[WORK INSTRUCTIONS]
Nothing but the lines from the one containing "none -> pink brick D4:G4 level 1" through the last line of the records below should be copied, exactly and without pictures.

[Object correspondence data]
-------------------------
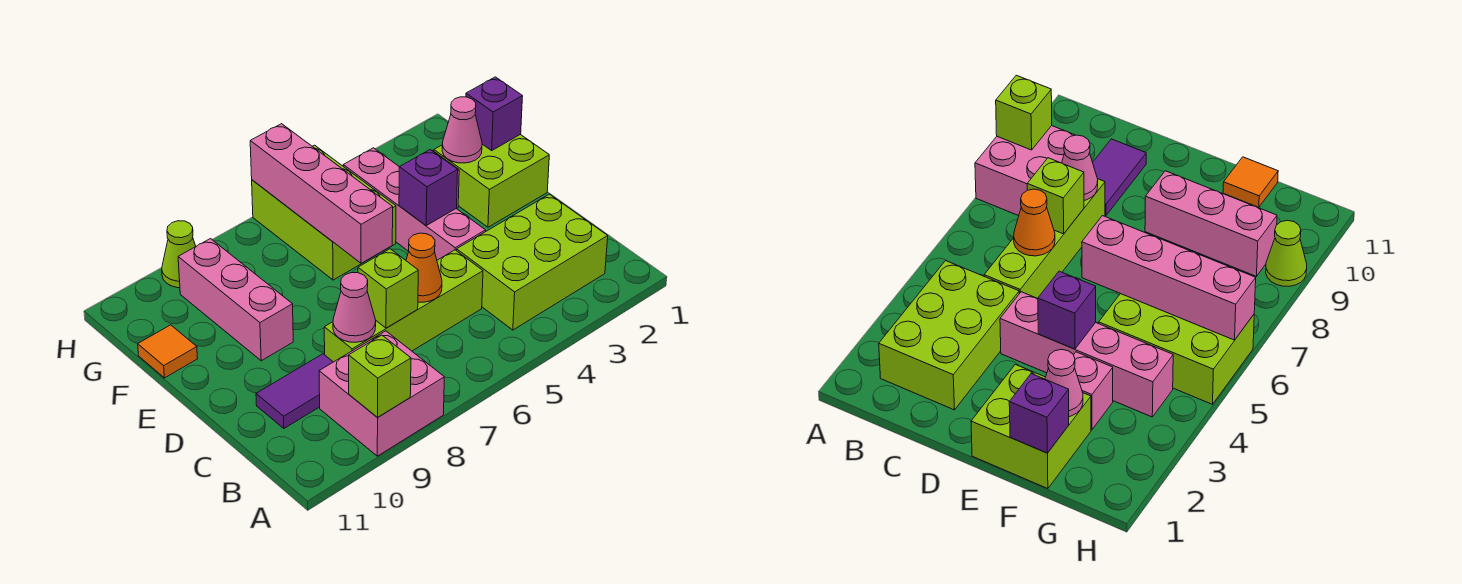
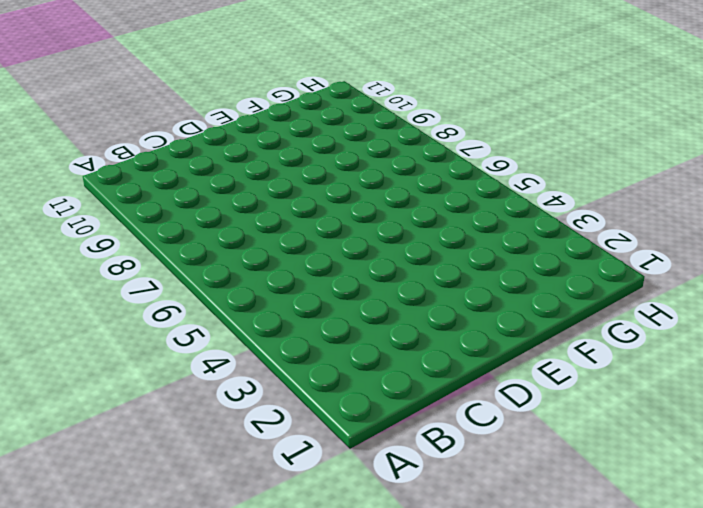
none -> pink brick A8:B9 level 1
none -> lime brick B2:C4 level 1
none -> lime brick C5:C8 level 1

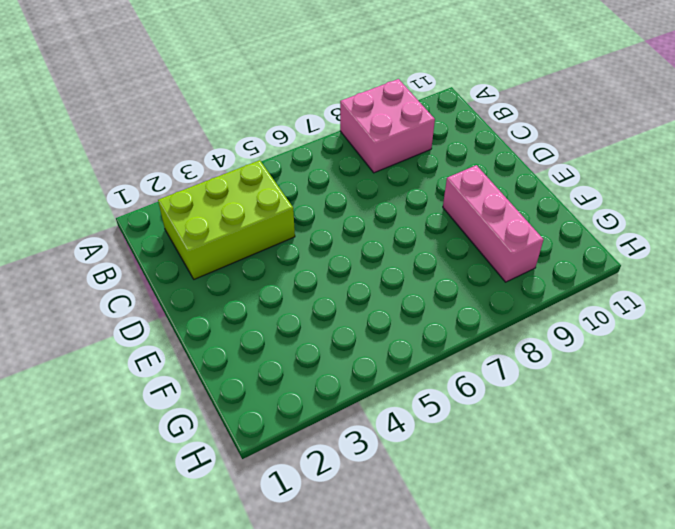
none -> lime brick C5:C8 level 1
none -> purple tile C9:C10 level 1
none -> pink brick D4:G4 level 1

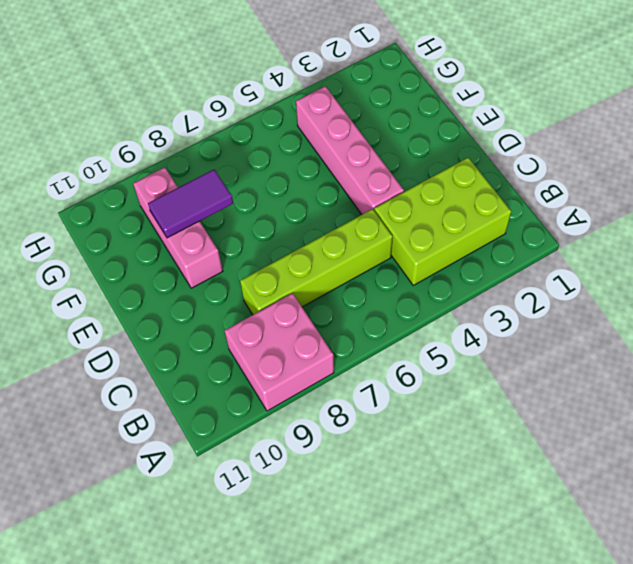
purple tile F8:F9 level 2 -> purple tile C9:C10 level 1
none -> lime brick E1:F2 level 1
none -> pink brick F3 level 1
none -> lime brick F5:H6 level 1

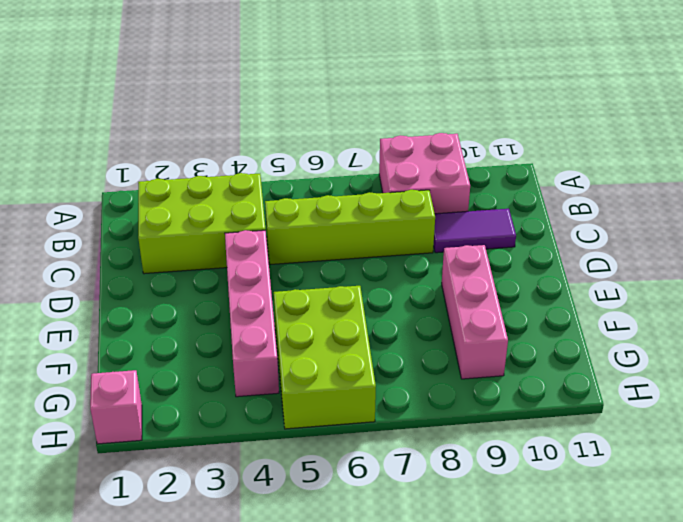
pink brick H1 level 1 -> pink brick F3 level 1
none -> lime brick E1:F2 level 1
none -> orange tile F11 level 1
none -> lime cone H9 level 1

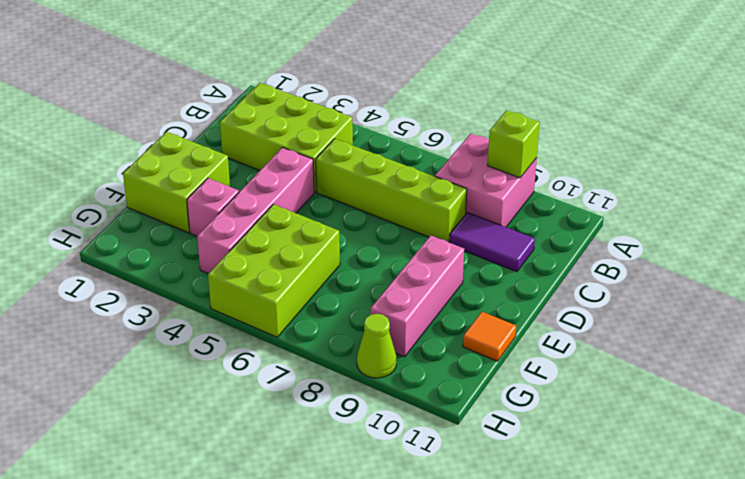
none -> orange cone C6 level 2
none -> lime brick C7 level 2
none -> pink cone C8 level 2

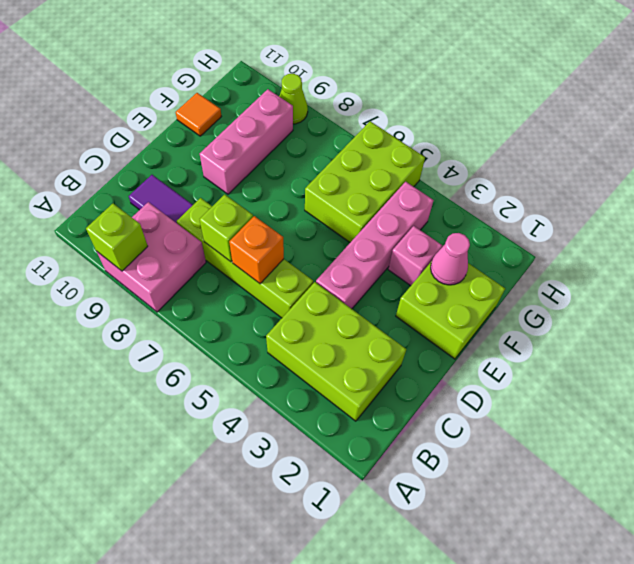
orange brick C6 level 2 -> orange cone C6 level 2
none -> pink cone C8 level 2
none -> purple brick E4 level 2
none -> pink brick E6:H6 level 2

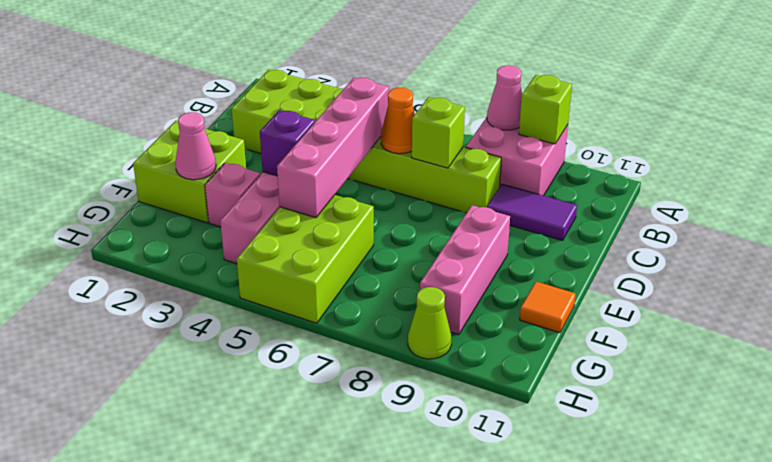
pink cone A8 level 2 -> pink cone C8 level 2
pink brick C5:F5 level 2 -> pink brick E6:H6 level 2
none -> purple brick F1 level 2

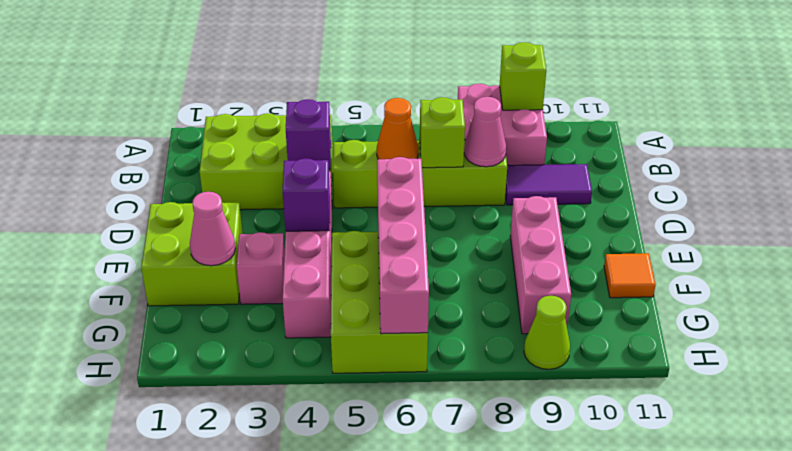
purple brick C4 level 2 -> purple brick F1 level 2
-------------------------
[FINISHED EXERCISE]
none -> pink brick D4:G4 level 1

purple tile F8:F9 level 2 -> purple tile C9:C10 level 1
none -> lime brick E1:F2 level 1
none -> pink brick F3 level 1
none -> lime brick F5:H6 level 1

pink brick H1 level 1 -> pink brick F3 level 1
none -> lime brick E1:F2 level 1
none -> orange tile F11 level 1
none -> lime cone H9 level 1

none -> orange cone C6 level 2
none -> lime brick C7 level 2
none -> pink cone C8 level 2

orange brick C6 level 2 -> orange cone C6 level 2
none -> pink cone C8 level 2
none -> purple brick E4 level 2
none -> pink brick E6:H6 level 2

pink cone A8 level 2 -> pink cone C8 level 2
pink brick C5:F5 level 2 -> pink brick E6:H6 level 2
none -> purple brick F1 level 2

purple brick C4 level 2 -> purple brick F1 level 2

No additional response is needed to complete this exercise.